» ASSIGNMENT: In the listing below, a line holding "none -> cyan round brick J11:K12 level 1" and a line holding "none -> purple plate E3 level 1" mark the range. Retype both exactly, with all lines between them.
↓↓↓
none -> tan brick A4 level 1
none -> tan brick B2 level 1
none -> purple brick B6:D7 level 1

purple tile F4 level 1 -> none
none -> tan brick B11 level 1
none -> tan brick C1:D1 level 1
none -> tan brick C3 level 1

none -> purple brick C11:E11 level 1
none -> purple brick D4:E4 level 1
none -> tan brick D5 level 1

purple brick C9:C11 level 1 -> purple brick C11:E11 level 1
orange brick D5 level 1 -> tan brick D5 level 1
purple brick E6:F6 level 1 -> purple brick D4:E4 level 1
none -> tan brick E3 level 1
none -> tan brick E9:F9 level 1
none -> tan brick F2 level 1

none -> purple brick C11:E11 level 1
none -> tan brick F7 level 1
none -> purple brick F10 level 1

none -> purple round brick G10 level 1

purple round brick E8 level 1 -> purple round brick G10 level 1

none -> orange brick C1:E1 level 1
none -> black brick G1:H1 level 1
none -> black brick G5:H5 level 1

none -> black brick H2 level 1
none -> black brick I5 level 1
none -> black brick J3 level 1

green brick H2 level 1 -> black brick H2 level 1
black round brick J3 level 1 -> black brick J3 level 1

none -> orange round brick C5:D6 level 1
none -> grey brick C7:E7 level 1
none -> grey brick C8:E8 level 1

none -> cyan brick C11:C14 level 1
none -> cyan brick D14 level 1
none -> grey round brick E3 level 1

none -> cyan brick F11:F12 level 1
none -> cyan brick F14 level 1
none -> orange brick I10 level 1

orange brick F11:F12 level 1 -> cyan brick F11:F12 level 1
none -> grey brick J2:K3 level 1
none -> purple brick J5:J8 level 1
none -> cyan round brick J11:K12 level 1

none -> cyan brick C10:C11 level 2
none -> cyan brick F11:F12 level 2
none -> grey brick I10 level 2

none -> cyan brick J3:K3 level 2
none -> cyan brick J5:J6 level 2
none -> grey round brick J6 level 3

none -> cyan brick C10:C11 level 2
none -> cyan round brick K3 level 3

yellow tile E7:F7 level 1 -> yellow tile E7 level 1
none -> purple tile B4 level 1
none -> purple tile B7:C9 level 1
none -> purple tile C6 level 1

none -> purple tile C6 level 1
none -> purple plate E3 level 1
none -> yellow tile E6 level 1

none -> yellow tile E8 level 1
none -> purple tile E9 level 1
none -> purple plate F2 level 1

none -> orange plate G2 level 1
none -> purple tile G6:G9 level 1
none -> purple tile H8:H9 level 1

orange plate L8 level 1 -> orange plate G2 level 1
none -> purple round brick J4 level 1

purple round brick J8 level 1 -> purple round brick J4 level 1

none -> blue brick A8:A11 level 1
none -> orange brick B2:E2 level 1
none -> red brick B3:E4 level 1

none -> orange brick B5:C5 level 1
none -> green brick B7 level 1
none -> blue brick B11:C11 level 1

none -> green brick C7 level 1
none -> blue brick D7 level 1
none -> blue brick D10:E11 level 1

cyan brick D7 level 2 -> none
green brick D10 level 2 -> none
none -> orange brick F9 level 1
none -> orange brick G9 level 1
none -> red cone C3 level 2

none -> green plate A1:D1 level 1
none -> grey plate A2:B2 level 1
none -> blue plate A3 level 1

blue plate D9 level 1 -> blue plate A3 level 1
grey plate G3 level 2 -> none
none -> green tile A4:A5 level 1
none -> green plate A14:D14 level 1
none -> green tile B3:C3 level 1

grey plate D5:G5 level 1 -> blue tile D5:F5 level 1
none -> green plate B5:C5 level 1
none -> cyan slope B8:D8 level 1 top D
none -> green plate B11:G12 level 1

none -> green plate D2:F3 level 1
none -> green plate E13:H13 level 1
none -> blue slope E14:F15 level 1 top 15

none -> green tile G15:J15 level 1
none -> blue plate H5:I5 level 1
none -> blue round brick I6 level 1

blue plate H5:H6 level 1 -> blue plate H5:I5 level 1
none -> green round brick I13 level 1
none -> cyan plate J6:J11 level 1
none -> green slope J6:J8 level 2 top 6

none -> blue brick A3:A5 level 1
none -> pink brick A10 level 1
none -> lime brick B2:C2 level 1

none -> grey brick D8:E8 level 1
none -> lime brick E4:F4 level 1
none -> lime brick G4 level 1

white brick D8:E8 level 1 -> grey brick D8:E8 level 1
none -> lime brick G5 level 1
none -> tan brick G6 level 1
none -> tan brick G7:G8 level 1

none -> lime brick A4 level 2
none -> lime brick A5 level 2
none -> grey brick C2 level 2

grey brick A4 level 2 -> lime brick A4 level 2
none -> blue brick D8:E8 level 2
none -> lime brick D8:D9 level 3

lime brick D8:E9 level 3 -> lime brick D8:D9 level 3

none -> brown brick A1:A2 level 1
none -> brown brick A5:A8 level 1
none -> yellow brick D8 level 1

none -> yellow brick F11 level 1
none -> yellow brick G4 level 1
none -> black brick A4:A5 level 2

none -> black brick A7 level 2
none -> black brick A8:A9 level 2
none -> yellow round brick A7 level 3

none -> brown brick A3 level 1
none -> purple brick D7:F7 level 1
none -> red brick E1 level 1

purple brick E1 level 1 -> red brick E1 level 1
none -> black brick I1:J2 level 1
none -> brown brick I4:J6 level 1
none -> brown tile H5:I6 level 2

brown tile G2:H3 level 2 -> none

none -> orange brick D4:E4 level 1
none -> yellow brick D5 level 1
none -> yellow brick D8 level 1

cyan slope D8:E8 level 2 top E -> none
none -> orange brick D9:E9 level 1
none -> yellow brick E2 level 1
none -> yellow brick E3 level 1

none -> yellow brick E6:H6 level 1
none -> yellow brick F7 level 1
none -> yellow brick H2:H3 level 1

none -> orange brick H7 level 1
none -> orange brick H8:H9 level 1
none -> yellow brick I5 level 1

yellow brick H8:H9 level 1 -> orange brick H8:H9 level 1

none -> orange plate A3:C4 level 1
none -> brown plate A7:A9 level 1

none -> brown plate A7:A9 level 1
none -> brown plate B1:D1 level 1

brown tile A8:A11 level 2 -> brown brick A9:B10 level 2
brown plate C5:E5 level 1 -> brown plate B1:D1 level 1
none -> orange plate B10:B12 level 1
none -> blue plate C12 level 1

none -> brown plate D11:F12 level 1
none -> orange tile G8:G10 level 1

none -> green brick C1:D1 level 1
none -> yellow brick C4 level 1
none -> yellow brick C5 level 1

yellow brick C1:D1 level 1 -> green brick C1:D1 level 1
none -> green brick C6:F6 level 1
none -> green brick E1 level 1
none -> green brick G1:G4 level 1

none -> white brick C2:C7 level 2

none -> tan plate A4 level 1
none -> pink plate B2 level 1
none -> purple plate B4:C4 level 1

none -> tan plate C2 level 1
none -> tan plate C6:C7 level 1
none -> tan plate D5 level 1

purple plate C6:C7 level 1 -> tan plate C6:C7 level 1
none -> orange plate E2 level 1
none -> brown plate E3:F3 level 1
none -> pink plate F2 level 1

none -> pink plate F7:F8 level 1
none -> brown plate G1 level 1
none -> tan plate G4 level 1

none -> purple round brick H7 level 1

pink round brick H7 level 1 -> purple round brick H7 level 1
↑↑↑
» REPLY:
none -> cyan round brick J11:K12 level 1

none -> cyan brick C10:C11 level 2
none -> cyan brick F11:F12 level 2
none -> grey brick I10 level 2

none -> cyan brick J3:K3 level 2
none -> cyan brick J5:J6 level 2
none -> grey round brick J6 level 3

none -> cyan brick C10:C11 level 2
none -> cyan round brick K3 level 3

yellow tile E7:F7 level 1 -> yellow tile E7 level 1
none -> purple tile B4 level 1
none -> purple tile B7:C9 level 1
none -> purple tile C6 level 1

none -> purple tile C6 level 1
none -> purple plate E3 level 1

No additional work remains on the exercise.